> [Data excerpts]

»»

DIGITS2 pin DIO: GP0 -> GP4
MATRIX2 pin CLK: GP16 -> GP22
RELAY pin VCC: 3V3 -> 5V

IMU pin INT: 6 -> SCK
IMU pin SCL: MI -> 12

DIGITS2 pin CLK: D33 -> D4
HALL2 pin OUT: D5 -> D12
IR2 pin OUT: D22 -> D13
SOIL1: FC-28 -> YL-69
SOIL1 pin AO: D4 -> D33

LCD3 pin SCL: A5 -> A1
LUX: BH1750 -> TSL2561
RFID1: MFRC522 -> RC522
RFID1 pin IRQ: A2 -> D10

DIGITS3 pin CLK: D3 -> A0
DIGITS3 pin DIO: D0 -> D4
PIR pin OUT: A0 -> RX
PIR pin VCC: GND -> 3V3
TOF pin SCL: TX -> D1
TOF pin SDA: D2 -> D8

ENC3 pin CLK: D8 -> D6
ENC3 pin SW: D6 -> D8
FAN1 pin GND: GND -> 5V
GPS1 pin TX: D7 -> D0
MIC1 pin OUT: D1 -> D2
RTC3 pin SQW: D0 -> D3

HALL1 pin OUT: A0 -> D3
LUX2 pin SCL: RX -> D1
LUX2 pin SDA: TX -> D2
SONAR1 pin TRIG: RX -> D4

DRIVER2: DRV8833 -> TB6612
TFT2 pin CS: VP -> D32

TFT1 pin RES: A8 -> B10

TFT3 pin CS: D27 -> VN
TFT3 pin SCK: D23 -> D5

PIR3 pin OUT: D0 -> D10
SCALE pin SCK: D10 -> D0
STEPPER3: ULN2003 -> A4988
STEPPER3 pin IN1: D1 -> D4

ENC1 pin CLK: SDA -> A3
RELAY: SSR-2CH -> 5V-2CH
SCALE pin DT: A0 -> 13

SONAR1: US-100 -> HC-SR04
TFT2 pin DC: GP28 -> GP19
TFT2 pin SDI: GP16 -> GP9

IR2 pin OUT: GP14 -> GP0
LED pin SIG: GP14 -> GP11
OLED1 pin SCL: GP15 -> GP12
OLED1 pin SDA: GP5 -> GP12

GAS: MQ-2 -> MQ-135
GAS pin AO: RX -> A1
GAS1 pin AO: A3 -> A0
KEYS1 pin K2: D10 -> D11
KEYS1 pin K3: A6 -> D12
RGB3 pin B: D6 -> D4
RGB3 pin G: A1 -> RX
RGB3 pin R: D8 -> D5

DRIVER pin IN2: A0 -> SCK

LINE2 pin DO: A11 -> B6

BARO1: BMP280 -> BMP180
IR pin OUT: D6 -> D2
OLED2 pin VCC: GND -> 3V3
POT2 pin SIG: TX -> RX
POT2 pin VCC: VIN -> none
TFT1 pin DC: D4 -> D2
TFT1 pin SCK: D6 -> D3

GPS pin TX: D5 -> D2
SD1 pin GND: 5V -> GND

««

> [Task objective] The required output is the stretch of entries above from the line containing "TFT2 pin DC: GP28 -> GP19" through the line containing "KEYS1 pin K2: D10 -> D11", reproduced exactly.

> [Solution]
TFT2 pin DC: GP28 -> GP19
TFT2 pin SDI: GP16 -> GP9

IR2 pin OUT: GP14 -> GP0
LED pin SIG: GP14 -> GP11
OLED1 pin SCL: GP15 -> GP12
OLED1 pin SDA: GP5 -> GP12

GAS: MQ-2 -> MQ-135
GAS pin AO: RX -> A1
GAS1 pin AO: A3 -> A0
KEYS1 pin K2: D10 -> D11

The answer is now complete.